Exercise details | Give every line below again, exactly as it appears.

Information given |
::::::

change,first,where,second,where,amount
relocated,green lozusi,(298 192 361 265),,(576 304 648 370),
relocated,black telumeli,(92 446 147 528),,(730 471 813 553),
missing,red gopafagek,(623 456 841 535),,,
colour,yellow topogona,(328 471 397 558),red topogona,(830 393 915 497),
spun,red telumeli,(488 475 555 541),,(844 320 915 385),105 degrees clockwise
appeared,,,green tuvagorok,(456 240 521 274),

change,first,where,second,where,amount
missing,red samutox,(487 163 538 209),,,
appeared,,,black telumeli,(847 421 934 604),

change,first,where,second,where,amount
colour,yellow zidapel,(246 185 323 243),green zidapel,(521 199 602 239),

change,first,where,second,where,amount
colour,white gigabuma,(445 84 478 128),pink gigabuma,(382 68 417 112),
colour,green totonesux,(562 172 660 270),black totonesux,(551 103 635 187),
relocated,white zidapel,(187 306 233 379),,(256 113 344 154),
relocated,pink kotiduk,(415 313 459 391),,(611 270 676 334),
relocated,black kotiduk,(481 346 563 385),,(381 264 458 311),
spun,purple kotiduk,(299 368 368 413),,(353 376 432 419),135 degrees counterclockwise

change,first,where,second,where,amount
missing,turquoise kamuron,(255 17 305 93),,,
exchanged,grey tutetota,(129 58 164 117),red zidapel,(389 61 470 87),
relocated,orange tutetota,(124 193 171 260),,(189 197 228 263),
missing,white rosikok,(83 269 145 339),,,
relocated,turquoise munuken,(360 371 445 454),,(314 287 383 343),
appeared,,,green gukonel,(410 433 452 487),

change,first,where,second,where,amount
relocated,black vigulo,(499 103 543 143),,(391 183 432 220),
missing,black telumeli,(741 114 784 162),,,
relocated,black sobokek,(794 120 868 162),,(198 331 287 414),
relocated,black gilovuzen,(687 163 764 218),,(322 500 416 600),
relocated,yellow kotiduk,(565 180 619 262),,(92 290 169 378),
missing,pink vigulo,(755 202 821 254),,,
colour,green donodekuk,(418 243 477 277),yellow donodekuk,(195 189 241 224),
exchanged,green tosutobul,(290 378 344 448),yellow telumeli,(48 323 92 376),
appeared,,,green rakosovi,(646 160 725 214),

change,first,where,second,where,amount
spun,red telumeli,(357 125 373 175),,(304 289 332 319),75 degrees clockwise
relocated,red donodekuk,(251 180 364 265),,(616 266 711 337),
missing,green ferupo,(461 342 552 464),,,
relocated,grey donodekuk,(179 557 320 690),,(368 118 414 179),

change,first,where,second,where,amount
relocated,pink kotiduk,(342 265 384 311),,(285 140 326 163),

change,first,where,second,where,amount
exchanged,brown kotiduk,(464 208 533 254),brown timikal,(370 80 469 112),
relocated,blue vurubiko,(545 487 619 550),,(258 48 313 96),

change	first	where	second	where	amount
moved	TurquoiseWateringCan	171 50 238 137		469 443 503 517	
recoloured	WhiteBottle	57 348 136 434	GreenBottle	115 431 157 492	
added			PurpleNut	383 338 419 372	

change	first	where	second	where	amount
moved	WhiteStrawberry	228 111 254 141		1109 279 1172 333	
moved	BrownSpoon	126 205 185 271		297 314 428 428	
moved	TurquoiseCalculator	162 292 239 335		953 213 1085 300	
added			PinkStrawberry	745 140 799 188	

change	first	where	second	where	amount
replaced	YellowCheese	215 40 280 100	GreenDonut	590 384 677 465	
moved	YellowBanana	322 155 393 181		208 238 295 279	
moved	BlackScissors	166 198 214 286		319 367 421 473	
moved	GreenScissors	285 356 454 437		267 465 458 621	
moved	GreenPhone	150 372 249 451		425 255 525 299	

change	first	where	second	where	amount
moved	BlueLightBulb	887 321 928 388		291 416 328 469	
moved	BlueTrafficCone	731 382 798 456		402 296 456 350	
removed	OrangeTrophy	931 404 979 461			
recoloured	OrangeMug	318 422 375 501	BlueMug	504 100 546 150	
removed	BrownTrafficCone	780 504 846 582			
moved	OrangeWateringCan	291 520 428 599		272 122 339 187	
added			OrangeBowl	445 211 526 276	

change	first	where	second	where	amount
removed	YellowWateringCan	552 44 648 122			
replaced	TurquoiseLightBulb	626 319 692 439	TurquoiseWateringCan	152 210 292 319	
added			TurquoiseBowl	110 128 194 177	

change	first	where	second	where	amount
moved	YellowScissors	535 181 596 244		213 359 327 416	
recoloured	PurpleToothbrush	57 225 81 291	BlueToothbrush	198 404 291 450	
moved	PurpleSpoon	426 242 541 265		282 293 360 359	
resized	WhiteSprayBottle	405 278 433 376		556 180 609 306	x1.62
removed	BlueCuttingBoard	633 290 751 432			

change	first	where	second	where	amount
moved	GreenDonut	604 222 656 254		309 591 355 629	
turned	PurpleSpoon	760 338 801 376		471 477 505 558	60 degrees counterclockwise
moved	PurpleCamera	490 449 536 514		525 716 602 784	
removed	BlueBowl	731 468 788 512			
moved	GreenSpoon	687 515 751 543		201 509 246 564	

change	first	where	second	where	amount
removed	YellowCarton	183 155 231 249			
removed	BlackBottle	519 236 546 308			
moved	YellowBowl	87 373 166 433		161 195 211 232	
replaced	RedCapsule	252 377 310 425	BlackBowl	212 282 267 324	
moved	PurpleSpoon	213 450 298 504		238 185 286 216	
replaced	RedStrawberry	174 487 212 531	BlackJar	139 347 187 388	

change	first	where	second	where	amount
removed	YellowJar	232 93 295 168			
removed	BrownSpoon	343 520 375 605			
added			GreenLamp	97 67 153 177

::::::

Worked solution |
change,first,where,second,where,amount
relocated,green lozusi,(298 192 361 265),,(576 304 648 370),
relocated,black telumeli,(92 446 147 528),,(730 471 813 553),
missing,red gopafagek,(623 456 841 535),,,
colour,yellow topogona,(328 471 397 558),red topogona,(830 393 915 497),
spun,red telumeli,(488 475 555 541),,(844 320 915 385),105 degrees clockwise
appeared,,,green tuvagorok,(456 240 521 274),

change,first,where,second,where,amount
missing,red samutox,(487 163 538 209),,,
appeared,,,black telumeli,(847 421 934 604),

change,first,where,second,where,amount
colour,yellow zidapel,(246 185 323 243),green zidapel,(521 199 602 239),

change,first,where,second,where,amount
colour,white gigabuma,(445 84 478 128),pink gigabuma,(382 68 417 112),
colour,green totonesux,(562 172 660 270),black totonesux,(551 103 635 187),
relocated,white zidapel,(187 306 233 379),,(256 113 344 154),
relocated,pink kotiduk,(415 313 459 391),,(611 270 676 334),
relocated,black kotiduk,(481 346 563 385),,(381 264 458 311),
spun,purple kotiduk,(299 368 368 413),,(353 376 432 419),135 degrees counterclockwise

change,first,where,second,where,amount
missing,turquoise kamuron,(255 17 305 93),,,
exchanged,grey tutetota,(129 58 164 117),red zidapel,(389 61 470 87),
relocated,orange tutetota,(124 193 171 260),,(189 197 228 263),
missing,white rosikok,(83 269 145 339),,,
relocated,turquoise munuken,(360 371 445 454),,(314 287 383 343),
appeared,,,green gukonel,(410 433 452 487),

change,first,where,second,where,amount
relocated,black vigulo,(499 103 543 143),,(391 183 432 220),
missing,black telumeli,(741 114 784 162),,,
relocated,black sobokek,(794 120 868 162),,(198 331 287 414),
relocated,black gilovuzen,(687 163 764 218),,(322 500 416 600),
relocated,yellow kotiduk,(565 180 619 262),,(92 290 169 378),
missing,pink vigulo,(755 202 821 254),,,
colour,green donodekuk,(418 243 477 277),yellow donodekuk,(195 189 241 224),
exchanged,green tosutobul,(290 378 344 448),yellow telumeli,(48 323 92 376),
appeared,,,green rakosovi,(646 160 725 214),

change,first,where,second,where,amount
spun,red telumeli,(357 125 373 175),,(304 289 332 319),75 degrees clockwise
relocated,red donodekuk,(251 180 364 265),,(616 266 711 337),
missing,green ferupo,(461 342 552 464),,,
relocated,grey donodekuk,(179 557 320 690),,(368 118 414 179),

change,first,where,second,where,amount
relocated,pink kotiduk,(342 265 384 311),,(285 140 326 163),

change,first,where,second,where,amount
exchanged,brown kotiduk,(464 208 533 254),brown timikal,(370 80 469 112),
relocated,blue vurubiko,(545 487 619 550),,(258 48 313 96),

change	first	where	second	where	amount
moved	TurquoiseWateringCan	171 50 238 137		469 443 503 517	
recoloured	WhiteBottle	57 348 136 434	GreenBottle	115 431 157 492	
added			PurpleNut	383 338 419 372	

change	first	where	second	where	amount
moved	WhiteStrawberry	228 111 254 141		1109 279 1172 333	
moved	BrownSpoon	126 205 185 271		297 314 428 428	
moved	TurquoiseCalculator	162 292 239 335		953 213 1085 300	
added			PinkStrawberry	745 140 799 188	

change	first	where	second	where	amount
replaced	YellowCheese	215 40 280 100	GreenDonut	590 384 677 465	
moved	YellowBanana	322 155 393 181		208 238 295 279	
moved	BlackScissors	166 198 214 286		319 367 421 473	
moved	GreenScissors	285 356 454 437		267 465 458 621	
moved	GreenPhone	150 372 249 451		425 255 525 299	

change	first	where	second	where	amount
moved	BlueLightBulb	887 321 928 388		291 416 328 469	
moved	BlueTrafficCone	731 382 798 456		402 296 456 350	
removed	OrangeTrophy	931 404 979 461			
recoloured	OrangeMug	318 422 375 501	BlueMug	504 100 546 150	
removed	BrownTrafficCone	780 504 846 582			
moved	OrangeWateringCan	291 520 428 599		272 122 339 187	
added			OrangeBowl	445 211 526 276	

change	first	where	second	where	amount
removed	YellowWateringCan	552 44 648 122			
replaced	TurquoiseLightBulb	626 319 692 439	TurquoiseWateringCan	152 210 292 319	
added			TurquoiseBowl	110 128 194 177	

change	first	where	second	where	amount
moved	YellowScissors	535 181 596 244		213 359 327 416	
recoloured	PurpleToothbrush	57 225 81 291	BlueToothbrush	198 404 291 450	
moved	PurpleSpoon	426 242 541 265		282 293 360 359	
resized	WhiteSprayBottle	405 278 433 376		556 180 609 306	x1.62
removed	BlueCuttingBoard	633 290 751 432			

change	first	where	second	where	amount
moved	GreenDonut	604 222 656 254		309 591 355 629	
turned	PurpleSpoon	760 338 801 376		471 477 505 558	60 degrees counterclockwise
moved	PurpleCamera	490 449 536 514		525 716 602 784	
removed	BlueBowl	731 468 788 512			
moved	GreenSpoon	687 515 751 543		201 509 246 564	

change	first	where	second	where	amount
removed	YellowCarton	183 155 231 249			
removed	BlackBottle	519 236 546 308			
moved	YellowBowl	87 373 166 433		161 195 211 232	
replaced	RedCapsule	252 377 310 425	BlackBowl	212 282 267 324	
moved	PurpleSpoon	213 450 298 504		238 185 286 216	
replaced	RedStrawberry	174 487 212 531	BlackJar	139 347 187 388	

change	first	where	second	where	amount
removed	YellowJar	232 93 295 168			
removed	BrownSpoon	343 520 375 605			
added			GreenLamp	97 67 153 177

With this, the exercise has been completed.